[Goal of the exercise]
Everything from the line containing "gray square: (156, 41)" through the final line of the material is to be restated word for word, and only that.

*** Supplied data Section Begins ***

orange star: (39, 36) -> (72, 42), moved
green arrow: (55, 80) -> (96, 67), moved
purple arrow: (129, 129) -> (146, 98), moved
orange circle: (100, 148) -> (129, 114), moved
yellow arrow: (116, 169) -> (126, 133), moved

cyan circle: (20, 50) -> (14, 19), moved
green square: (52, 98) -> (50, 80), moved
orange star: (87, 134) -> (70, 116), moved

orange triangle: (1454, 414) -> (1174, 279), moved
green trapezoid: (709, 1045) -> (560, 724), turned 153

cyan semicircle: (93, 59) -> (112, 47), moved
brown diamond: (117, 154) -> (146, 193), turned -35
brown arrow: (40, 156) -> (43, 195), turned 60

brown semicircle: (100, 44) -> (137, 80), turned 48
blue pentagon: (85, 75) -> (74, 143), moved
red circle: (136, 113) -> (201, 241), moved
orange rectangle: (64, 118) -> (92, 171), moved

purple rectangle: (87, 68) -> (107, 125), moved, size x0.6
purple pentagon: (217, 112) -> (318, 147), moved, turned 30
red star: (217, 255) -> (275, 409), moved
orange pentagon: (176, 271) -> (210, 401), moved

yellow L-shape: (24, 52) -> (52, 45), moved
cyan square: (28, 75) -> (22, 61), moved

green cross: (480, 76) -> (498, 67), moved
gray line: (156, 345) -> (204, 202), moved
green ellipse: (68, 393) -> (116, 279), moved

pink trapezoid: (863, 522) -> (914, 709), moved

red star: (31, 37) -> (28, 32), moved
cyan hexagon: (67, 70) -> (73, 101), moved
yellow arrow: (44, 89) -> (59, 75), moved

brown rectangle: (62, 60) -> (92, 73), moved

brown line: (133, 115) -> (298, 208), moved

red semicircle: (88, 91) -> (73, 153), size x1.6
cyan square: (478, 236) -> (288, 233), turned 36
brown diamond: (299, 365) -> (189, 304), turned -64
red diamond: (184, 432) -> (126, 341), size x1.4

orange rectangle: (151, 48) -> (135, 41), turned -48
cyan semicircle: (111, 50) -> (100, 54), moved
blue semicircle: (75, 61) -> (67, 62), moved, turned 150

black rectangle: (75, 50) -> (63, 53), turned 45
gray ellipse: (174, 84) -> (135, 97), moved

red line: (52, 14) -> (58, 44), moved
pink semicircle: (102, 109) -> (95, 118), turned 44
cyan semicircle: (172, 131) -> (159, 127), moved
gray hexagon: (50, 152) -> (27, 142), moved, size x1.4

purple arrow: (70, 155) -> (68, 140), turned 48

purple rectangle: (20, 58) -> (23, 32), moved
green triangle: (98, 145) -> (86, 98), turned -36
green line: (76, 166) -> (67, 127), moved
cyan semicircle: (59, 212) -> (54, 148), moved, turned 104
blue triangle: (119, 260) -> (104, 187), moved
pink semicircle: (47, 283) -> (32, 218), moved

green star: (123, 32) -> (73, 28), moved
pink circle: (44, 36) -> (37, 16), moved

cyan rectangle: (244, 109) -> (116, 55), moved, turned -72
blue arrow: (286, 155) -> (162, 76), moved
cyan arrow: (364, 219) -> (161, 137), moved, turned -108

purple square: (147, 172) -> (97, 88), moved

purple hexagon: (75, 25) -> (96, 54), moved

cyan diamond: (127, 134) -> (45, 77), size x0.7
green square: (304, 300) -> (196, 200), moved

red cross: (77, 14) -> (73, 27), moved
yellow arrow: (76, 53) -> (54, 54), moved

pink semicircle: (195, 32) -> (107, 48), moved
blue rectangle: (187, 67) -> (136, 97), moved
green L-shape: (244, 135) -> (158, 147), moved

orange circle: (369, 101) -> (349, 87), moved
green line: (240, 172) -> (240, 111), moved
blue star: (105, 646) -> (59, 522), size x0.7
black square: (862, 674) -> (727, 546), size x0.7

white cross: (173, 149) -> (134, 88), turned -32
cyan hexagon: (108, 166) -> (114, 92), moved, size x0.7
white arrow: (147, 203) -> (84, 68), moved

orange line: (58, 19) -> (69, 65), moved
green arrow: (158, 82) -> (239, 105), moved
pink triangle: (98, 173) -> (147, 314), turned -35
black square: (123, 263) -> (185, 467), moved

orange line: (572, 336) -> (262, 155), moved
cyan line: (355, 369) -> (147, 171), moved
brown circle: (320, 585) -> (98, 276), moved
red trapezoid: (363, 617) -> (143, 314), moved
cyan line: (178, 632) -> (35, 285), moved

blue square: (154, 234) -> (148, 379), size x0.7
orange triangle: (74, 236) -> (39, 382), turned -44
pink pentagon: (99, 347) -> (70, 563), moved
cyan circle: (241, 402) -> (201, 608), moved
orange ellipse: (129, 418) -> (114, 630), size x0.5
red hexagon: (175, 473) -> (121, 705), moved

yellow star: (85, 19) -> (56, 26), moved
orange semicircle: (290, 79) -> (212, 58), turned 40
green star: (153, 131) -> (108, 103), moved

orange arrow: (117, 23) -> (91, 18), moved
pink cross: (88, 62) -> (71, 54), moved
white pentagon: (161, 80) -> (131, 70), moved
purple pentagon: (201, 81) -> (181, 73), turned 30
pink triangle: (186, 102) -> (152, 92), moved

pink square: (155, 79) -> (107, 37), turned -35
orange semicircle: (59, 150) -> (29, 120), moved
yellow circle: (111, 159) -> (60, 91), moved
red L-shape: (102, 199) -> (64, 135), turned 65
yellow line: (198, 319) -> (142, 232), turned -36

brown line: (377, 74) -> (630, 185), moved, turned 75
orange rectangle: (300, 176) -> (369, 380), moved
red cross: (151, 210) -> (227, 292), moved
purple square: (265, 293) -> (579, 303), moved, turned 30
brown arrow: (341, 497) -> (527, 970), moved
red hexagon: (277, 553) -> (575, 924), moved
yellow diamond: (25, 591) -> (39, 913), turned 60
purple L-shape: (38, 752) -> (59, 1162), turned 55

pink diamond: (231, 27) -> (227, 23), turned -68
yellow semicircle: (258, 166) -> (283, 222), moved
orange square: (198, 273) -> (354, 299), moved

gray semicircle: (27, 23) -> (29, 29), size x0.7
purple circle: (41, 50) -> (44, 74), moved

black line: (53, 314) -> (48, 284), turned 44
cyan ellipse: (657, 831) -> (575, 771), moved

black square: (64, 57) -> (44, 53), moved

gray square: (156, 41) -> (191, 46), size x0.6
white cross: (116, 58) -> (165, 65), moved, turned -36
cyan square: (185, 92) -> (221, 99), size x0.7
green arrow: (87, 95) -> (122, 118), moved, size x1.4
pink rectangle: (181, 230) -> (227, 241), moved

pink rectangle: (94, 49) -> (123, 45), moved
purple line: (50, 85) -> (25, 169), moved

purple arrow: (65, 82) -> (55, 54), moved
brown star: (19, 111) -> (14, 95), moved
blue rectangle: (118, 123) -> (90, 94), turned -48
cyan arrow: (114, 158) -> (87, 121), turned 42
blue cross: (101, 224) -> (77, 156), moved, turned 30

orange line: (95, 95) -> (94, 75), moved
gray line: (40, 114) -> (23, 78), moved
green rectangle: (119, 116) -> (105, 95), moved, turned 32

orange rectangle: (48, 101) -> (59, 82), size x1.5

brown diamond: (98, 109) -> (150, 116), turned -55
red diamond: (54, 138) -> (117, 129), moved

*** Supplied data Section Ends ***

[Task answer]
gray square: (156, 41) -> (191, 46), size x0.6
white cross: (116, 58) -> (165, 65), moved, turned -36
cyan square: (185, 92) -> (221, 99), size x0.7
green arrow: (87, 95) -> (122, 118), moved, size x1.4
pink rectangle: (181, 230) -> (227, 241), moved

pink rectangle: (94, 49) -> (123, 45), moved
purple line: (50, 85) -> (25, 169), moved

purple arrow: (65, 82) -> (55, 54), moved
brown star: (19, 111) -> (14, 95), moved
blue rectangle: (118, 123) -> (90, 94), turned -48
cyan arrow: (114, 158) -> (87, 121), turned 42
blue cross: (101, 224) -> (77, 156), moved, turned 30

orange line: (95, 95) -> (94, 75), moved
gray line: (40, 114) -> (23, 78), moved
green rectangle: (119, 116) -> (105, 95), moved, turned 32

orange rectangle: (48, 101) -> (59, 82), size x1.5

brown diamond: (98, 109) -> (150, 116), turned -55
red diamond: (54, 138) -> (117, 129), moved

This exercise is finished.